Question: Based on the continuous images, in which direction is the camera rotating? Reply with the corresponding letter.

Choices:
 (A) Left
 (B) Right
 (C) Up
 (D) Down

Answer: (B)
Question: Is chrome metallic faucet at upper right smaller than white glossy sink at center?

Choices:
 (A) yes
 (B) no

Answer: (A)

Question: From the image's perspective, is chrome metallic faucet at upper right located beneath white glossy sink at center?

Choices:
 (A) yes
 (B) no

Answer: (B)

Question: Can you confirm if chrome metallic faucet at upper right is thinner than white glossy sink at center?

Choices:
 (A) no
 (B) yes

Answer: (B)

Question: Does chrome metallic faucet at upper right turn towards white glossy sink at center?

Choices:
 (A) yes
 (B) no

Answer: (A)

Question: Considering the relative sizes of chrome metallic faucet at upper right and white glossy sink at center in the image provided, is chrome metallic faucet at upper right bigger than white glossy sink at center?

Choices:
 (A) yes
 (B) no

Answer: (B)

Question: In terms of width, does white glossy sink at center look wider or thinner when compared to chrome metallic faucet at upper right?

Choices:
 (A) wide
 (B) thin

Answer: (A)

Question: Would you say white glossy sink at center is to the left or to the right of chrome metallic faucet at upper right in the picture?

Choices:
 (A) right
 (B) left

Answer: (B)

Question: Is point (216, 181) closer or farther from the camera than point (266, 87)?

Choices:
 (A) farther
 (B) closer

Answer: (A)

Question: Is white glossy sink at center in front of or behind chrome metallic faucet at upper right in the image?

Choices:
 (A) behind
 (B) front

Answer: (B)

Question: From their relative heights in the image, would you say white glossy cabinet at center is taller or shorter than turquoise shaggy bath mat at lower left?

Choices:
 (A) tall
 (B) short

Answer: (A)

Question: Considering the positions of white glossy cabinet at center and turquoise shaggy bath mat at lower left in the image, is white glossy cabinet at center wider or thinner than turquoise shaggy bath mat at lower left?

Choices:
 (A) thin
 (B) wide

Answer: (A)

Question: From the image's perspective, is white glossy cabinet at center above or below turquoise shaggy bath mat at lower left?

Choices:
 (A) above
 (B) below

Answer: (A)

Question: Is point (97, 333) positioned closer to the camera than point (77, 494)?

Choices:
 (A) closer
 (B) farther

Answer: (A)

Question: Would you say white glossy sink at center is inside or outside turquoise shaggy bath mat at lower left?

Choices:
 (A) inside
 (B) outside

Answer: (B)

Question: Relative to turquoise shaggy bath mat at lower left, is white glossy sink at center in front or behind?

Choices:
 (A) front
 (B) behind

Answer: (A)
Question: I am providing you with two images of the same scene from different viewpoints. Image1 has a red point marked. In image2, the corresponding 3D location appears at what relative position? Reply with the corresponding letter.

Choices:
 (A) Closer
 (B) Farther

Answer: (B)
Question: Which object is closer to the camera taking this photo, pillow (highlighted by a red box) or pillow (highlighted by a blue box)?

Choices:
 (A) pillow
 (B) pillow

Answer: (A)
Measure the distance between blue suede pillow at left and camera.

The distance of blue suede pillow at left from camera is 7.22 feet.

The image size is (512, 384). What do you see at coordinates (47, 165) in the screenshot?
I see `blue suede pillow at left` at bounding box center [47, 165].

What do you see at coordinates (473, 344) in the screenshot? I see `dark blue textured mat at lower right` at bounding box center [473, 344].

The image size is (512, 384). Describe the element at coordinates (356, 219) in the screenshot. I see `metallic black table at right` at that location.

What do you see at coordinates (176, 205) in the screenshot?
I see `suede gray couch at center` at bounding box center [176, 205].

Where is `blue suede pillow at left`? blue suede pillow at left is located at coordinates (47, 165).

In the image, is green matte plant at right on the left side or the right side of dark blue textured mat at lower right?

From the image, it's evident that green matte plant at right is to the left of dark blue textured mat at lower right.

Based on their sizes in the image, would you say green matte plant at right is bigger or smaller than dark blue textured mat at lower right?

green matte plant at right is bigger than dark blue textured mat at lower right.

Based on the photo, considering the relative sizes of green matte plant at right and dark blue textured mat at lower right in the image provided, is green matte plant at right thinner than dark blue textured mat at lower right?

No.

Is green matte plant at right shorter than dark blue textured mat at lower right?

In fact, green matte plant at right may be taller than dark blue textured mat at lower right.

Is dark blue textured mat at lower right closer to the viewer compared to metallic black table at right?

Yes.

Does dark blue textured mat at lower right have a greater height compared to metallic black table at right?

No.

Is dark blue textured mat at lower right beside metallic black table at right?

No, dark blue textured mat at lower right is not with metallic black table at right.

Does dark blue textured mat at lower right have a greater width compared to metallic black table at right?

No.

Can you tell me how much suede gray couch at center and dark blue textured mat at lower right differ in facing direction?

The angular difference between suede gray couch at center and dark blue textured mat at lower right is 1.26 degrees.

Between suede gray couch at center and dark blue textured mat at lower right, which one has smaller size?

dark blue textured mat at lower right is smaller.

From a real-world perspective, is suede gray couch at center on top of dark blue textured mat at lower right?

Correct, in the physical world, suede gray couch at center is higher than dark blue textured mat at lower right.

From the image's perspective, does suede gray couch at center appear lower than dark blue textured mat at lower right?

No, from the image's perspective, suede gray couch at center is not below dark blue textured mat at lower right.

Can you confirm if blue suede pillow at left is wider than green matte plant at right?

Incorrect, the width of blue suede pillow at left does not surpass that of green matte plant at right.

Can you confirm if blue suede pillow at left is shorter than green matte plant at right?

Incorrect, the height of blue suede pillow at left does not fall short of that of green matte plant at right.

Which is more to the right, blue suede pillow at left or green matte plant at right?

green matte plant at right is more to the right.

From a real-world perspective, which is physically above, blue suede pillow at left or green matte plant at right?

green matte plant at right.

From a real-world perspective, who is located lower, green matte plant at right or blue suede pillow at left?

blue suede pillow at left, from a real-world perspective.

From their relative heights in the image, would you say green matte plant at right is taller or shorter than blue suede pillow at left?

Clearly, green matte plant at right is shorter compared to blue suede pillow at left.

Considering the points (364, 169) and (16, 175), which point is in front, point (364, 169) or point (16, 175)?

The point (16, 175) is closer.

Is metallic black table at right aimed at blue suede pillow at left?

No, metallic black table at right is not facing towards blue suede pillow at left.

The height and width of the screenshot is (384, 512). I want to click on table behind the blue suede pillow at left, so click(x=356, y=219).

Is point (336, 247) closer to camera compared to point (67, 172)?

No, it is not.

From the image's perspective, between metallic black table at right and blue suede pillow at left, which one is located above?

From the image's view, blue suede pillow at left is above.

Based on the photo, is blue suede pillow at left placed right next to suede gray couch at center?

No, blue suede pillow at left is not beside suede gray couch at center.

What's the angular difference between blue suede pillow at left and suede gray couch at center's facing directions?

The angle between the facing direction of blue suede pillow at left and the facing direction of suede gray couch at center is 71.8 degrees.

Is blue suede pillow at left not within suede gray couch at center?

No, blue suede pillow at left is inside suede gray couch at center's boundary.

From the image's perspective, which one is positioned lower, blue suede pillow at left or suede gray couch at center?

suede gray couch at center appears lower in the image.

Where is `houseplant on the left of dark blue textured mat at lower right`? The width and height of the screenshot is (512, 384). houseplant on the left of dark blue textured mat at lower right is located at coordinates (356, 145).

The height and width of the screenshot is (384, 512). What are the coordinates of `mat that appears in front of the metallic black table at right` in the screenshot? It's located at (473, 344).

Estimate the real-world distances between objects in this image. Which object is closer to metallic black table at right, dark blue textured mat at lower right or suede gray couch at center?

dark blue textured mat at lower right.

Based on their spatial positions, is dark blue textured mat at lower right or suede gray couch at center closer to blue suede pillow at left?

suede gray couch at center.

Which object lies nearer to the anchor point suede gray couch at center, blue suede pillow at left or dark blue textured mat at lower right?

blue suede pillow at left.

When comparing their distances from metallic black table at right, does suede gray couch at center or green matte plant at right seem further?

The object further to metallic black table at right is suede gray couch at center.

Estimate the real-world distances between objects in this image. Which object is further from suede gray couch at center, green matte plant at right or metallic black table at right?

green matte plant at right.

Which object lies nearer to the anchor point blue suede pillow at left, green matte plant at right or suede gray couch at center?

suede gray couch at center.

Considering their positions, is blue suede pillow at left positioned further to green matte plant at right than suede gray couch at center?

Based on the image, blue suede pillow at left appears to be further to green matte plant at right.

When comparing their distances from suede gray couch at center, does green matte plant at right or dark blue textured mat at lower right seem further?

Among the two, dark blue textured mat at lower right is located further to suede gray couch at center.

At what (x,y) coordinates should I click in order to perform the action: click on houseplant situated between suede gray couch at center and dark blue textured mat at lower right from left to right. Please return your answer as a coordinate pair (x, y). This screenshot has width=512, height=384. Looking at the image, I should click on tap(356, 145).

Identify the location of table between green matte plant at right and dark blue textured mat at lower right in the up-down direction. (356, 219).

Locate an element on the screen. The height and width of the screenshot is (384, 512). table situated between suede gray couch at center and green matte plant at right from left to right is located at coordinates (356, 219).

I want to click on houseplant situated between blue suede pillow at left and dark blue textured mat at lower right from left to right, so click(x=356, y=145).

REQUIRED WORK →
Which lines run from the one with "No, blue suede pillow at left is inside" up to and including the one with "suede gray couch at center appears"? Retype them exactly.

TASK SOLUTION →
No, blue suede pillow at left is inside suede gray couch at center's boundary.

From the image's perspective, which one is positioned lower, blue suede pillow at left or suede gray couch at center?

suede gray couch at center appears lower in the image.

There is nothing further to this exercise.